**Exercise aim**
In the answer, give the entries below exactly, from the first line through the line with "The second view gained the LeafGreenPackage", with every picture omitted.

**Input**
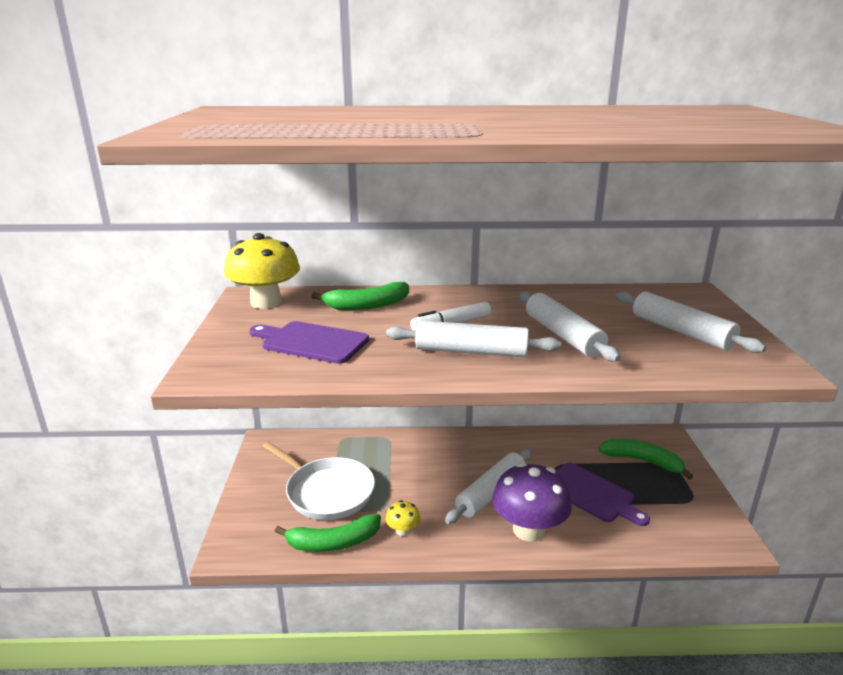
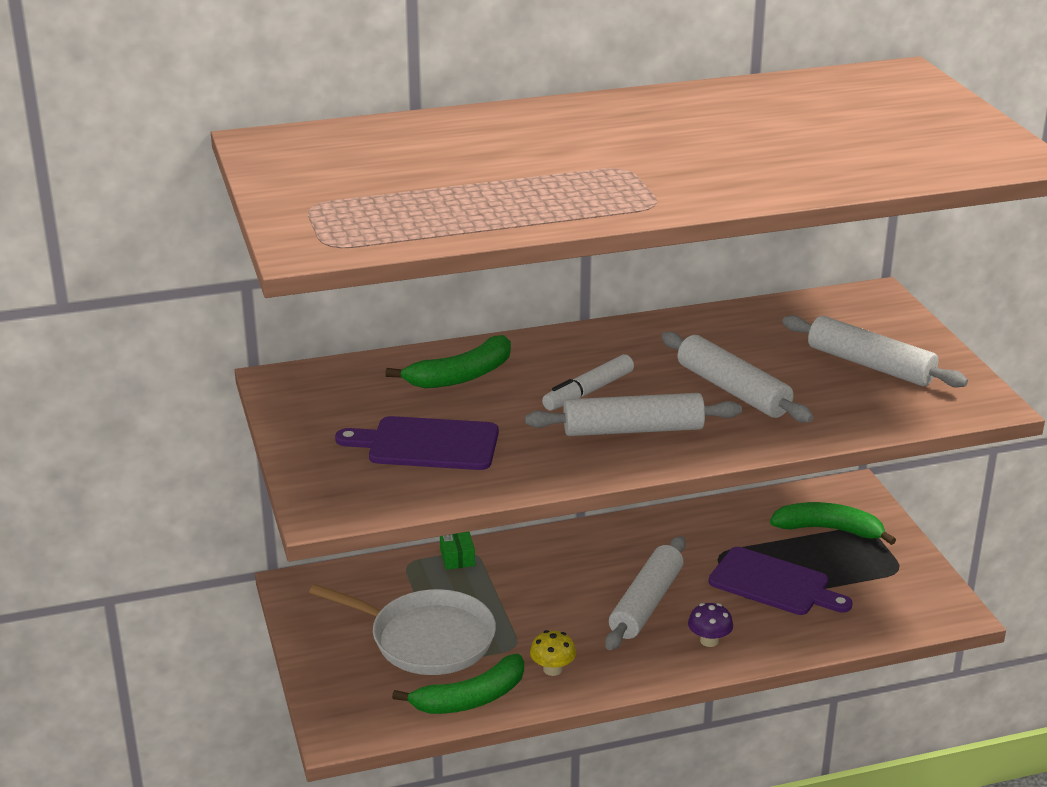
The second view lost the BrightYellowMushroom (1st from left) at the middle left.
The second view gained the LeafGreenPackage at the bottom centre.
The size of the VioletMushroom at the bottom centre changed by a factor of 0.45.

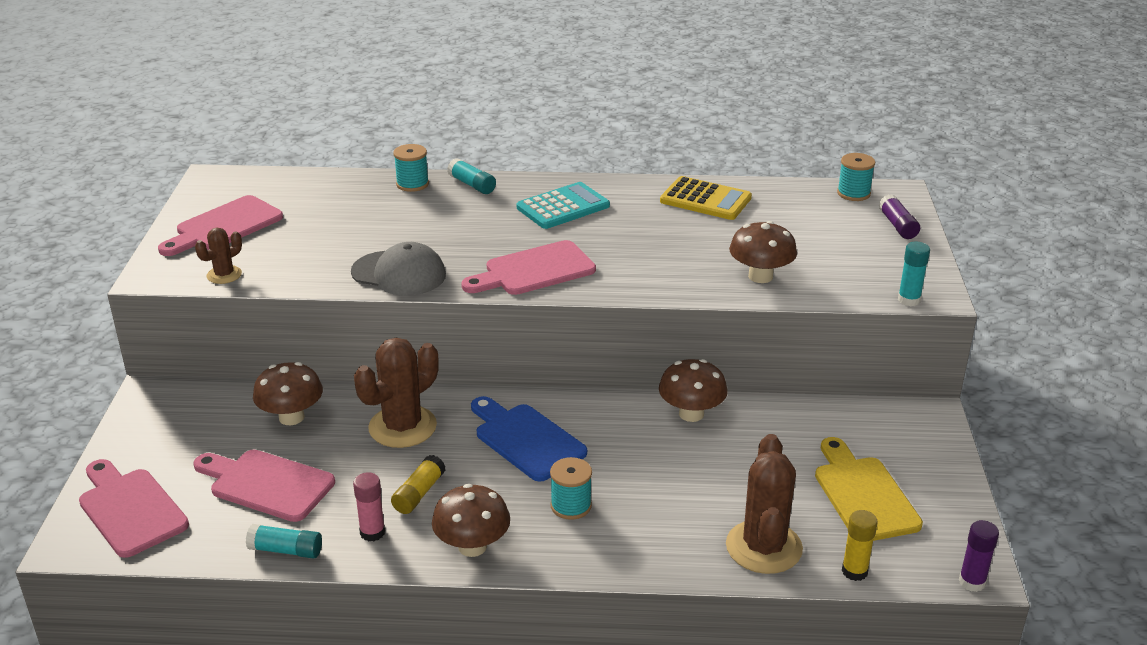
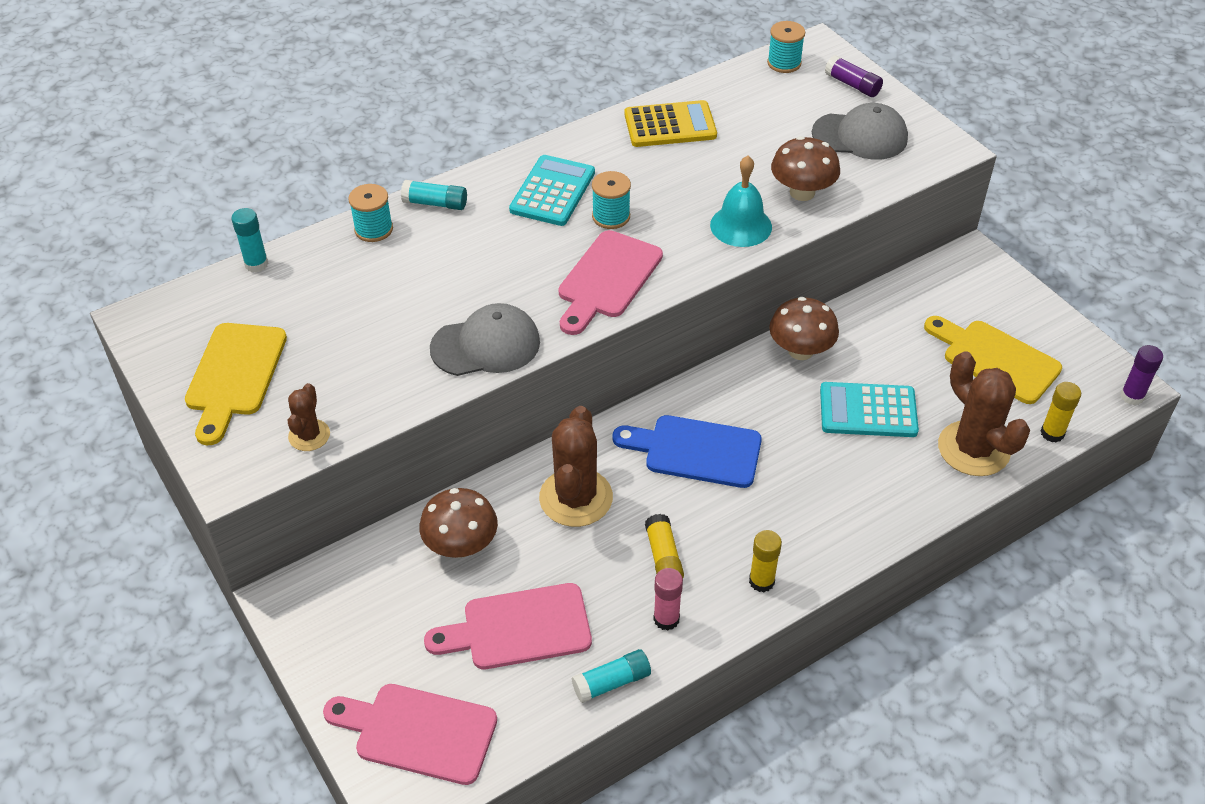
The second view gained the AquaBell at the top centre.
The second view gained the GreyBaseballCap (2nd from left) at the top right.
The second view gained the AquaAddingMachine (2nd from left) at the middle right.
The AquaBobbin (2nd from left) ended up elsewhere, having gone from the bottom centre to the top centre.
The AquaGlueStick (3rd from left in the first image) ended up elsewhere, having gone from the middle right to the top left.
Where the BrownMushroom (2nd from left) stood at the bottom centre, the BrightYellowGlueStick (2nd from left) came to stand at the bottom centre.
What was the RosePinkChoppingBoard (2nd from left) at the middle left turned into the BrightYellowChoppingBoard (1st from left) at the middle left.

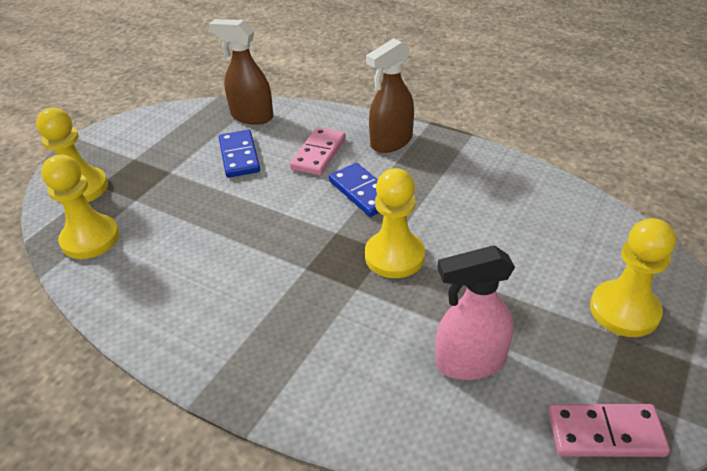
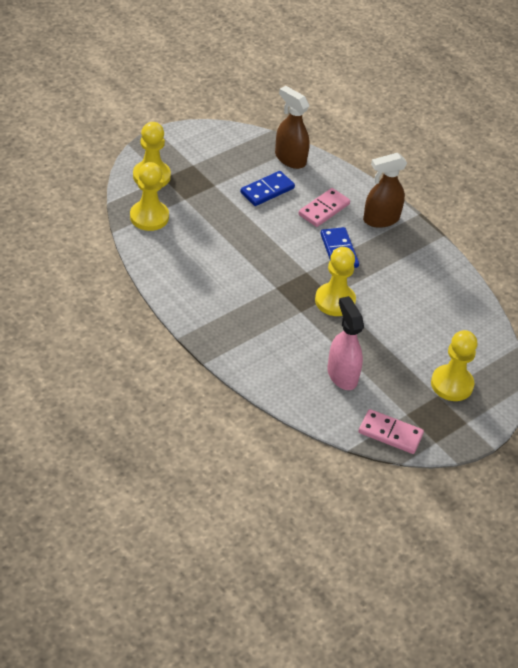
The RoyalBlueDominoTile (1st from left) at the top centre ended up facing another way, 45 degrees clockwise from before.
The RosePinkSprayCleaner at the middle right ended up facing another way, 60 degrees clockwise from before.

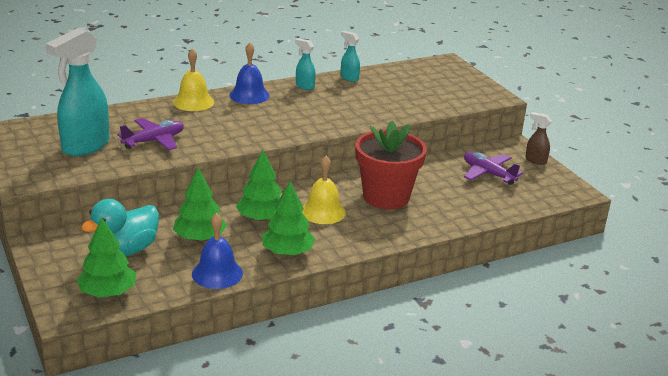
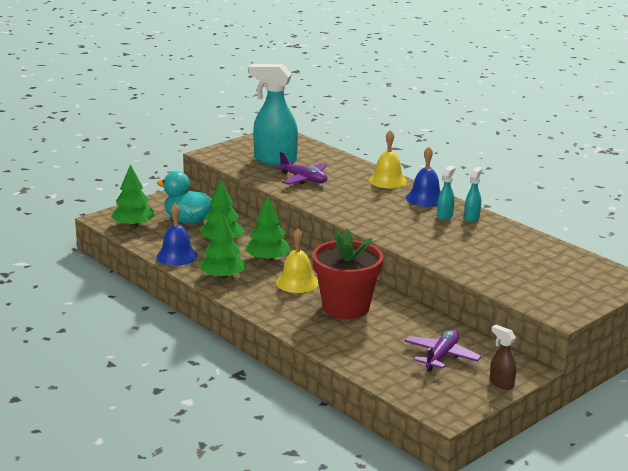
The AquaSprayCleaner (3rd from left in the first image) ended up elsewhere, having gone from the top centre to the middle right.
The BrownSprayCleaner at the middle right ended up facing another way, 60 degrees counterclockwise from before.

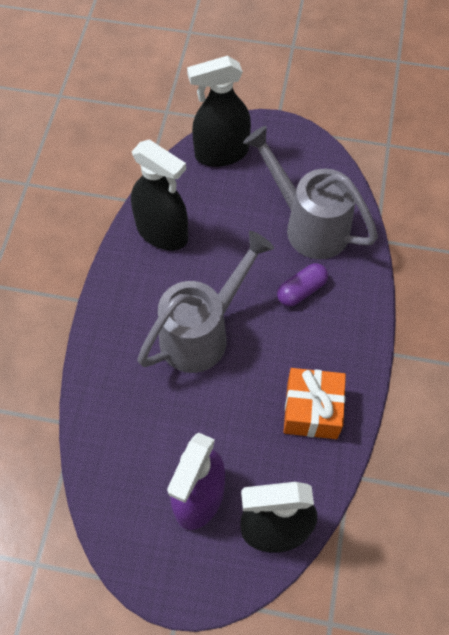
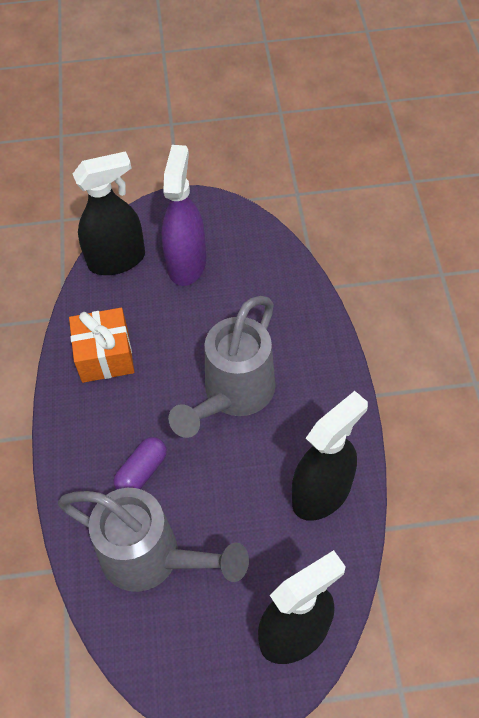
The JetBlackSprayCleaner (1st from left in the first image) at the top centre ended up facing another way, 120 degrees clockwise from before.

**Solution for this problem**
The second view lost the BrightYellowMushroom (1st from left) at the middle left.
The second view gained the LeafGreenPackage at the bottom centre.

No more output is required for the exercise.